How to complete this task
In these records, how many lines contain "yellow"? Please reply with the number only.

Records
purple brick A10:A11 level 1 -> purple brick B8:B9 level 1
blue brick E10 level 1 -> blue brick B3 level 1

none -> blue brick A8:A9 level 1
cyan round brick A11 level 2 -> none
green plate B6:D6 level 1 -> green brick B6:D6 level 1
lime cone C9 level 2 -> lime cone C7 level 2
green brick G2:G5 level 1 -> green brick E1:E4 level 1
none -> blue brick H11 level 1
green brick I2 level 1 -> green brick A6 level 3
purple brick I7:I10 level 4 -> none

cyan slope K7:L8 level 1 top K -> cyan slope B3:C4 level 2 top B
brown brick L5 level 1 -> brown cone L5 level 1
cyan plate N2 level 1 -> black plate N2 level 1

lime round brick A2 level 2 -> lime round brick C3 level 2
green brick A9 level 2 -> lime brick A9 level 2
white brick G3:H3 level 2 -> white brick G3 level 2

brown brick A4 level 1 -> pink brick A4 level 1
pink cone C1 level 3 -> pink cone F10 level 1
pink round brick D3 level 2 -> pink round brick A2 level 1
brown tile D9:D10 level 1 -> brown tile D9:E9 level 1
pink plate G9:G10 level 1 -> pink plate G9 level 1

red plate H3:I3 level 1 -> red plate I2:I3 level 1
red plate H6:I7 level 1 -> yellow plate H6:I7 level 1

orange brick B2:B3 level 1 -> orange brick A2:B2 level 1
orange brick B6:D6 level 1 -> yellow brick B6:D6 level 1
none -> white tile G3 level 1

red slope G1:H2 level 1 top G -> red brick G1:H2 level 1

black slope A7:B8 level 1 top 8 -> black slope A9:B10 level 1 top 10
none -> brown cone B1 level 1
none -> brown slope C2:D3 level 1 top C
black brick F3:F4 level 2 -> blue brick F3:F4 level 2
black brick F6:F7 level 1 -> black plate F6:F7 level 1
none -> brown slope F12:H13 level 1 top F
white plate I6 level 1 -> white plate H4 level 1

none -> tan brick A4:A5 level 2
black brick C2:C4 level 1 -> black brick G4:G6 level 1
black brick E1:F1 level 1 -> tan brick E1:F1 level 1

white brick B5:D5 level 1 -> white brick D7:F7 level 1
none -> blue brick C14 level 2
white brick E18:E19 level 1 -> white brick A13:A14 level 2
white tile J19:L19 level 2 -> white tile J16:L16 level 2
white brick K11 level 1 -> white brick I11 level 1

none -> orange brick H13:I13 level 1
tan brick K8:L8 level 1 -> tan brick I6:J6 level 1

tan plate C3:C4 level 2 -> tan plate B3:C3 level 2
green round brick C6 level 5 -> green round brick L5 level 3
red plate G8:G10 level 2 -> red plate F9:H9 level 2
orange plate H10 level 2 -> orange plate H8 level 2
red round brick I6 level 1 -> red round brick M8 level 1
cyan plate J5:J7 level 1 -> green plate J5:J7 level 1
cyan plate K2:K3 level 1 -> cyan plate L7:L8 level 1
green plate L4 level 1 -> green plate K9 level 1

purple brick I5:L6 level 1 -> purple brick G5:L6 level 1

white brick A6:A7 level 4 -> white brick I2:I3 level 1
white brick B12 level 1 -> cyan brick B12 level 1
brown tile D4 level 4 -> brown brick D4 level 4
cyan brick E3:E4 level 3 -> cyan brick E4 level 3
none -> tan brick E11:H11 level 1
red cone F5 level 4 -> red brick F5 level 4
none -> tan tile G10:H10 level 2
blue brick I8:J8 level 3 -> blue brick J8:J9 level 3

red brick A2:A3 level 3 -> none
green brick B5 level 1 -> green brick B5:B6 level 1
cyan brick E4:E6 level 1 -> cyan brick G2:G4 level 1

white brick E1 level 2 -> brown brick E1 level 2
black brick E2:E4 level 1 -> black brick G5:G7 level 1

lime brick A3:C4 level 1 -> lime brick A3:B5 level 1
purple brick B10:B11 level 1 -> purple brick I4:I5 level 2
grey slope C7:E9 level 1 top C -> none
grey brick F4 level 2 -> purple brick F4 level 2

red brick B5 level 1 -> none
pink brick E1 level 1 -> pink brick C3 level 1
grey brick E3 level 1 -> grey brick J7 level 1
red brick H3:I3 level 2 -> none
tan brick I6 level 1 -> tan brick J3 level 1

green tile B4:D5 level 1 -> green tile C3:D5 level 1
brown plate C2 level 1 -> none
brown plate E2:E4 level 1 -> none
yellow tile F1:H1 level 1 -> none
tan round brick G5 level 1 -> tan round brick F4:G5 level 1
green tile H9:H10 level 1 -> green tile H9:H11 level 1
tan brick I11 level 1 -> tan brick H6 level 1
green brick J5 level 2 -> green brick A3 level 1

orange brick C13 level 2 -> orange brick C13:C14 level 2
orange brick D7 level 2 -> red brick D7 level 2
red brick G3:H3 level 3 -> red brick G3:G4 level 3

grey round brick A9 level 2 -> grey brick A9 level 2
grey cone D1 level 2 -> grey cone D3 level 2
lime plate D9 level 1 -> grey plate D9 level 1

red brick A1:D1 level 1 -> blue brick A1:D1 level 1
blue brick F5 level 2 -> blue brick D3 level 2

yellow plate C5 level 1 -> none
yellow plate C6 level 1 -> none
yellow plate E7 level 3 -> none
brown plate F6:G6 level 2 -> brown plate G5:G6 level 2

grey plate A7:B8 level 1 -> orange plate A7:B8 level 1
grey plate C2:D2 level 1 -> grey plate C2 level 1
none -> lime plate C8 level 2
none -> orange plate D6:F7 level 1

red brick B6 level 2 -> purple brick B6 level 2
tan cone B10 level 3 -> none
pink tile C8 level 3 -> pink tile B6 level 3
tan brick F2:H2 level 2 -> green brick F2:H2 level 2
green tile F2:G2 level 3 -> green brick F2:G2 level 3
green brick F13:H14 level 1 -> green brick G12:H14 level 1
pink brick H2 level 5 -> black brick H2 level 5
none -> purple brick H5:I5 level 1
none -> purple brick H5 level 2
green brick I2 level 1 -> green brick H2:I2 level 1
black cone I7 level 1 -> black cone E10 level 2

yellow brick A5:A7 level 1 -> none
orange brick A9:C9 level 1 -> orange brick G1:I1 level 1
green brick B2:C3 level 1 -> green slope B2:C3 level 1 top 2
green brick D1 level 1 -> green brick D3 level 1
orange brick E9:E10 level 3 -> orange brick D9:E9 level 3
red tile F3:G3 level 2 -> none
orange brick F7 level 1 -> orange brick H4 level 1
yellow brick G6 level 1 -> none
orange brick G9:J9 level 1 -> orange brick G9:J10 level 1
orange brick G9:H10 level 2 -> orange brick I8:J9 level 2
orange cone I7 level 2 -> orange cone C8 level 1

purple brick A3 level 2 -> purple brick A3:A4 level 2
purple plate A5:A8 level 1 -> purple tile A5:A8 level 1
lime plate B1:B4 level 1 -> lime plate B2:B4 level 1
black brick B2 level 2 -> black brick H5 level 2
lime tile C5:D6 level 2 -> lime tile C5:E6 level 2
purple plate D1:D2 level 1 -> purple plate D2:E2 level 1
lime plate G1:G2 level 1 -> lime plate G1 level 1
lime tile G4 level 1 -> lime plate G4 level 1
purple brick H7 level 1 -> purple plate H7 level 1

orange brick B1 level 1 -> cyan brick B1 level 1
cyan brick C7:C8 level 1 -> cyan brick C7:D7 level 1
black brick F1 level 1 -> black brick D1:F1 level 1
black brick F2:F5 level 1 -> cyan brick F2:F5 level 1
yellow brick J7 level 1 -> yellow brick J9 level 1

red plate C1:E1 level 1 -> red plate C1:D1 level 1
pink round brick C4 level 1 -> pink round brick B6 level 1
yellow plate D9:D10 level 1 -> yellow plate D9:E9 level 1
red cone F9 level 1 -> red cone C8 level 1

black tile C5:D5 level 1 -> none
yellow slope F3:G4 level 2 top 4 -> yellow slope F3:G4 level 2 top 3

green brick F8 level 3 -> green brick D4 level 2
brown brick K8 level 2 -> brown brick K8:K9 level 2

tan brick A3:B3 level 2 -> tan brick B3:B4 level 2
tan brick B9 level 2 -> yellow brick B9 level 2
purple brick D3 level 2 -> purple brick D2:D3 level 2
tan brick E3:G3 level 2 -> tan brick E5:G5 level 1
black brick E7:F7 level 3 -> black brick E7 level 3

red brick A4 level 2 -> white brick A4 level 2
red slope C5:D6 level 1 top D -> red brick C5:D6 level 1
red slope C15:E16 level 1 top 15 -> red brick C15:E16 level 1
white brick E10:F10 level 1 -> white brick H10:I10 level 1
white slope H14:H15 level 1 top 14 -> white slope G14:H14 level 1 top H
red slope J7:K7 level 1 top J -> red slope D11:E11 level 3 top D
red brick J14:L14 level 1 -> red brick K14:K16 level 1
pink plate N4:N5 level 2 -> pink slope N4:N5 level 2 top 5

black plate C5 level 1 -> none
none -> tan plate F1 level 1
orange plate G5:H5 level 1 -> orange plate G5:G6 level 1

Answer to the exercise
12